DATA PROVIDED Start Marker

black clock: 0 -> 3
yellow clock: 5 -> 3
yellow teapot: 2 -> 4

DATA PROVIDED End Marker
DATA PROVIDED Start Marker

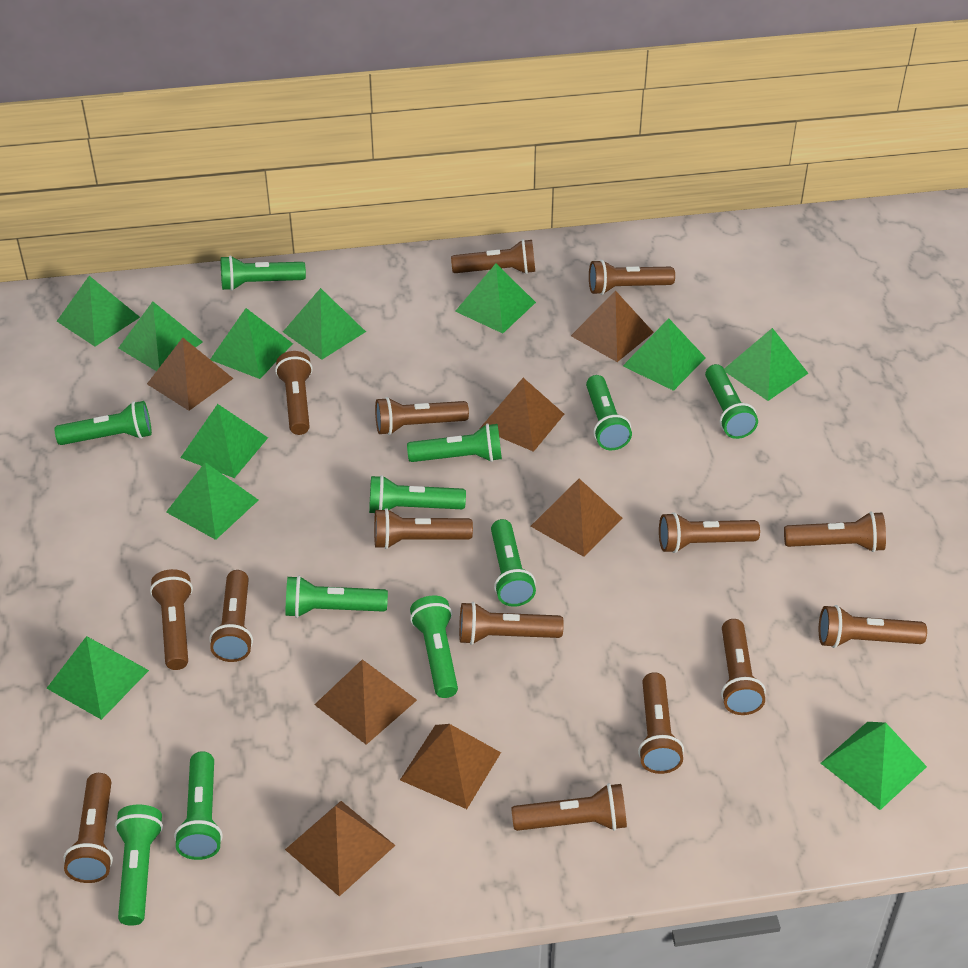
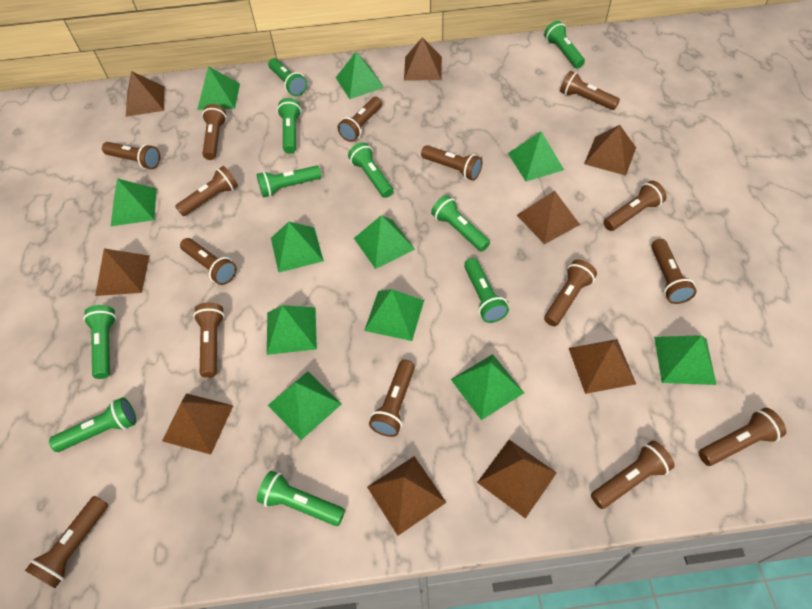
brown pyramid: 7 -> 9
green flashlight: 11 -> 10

DATA PROVIDED End Marker
DATA PROVIDED Start Marker

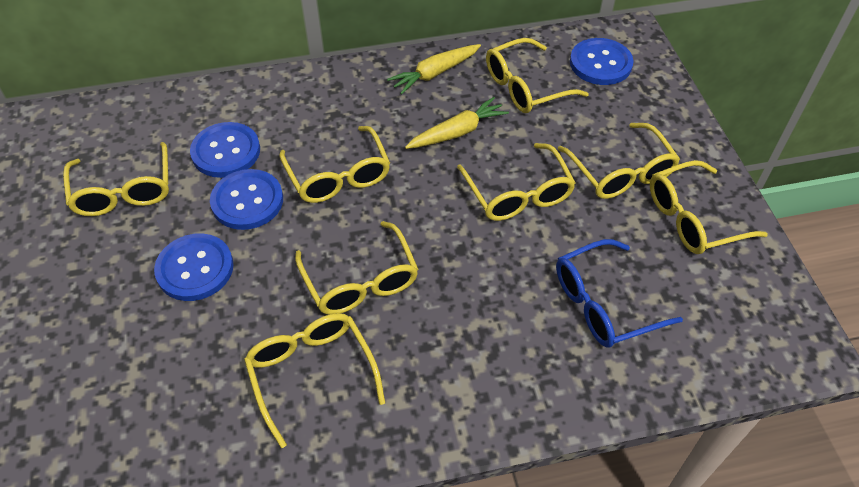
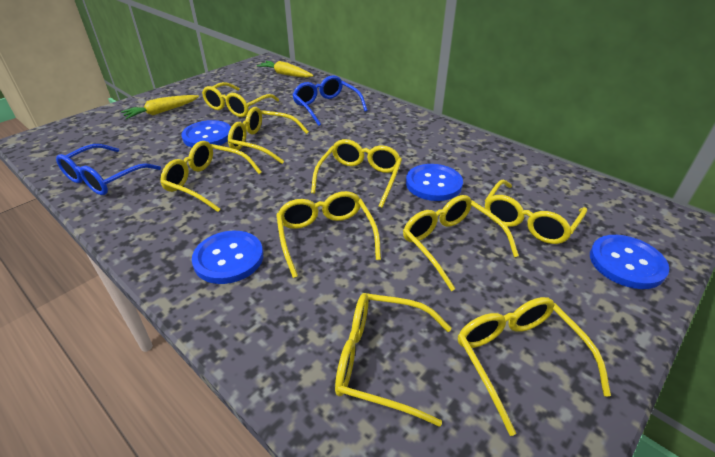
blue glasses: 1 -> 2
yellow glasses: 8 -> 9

DATA PROVIDED End Marker

## [WHAT YOU HAVE TO DO]
The lines to copy are those above that contain the string "yellow".

## [SOLUTION TO THE PROBLEM]
yellow clock: 5 -> 3
yellow teapot: 2 -> 4
yellow glasses: 8 -> 9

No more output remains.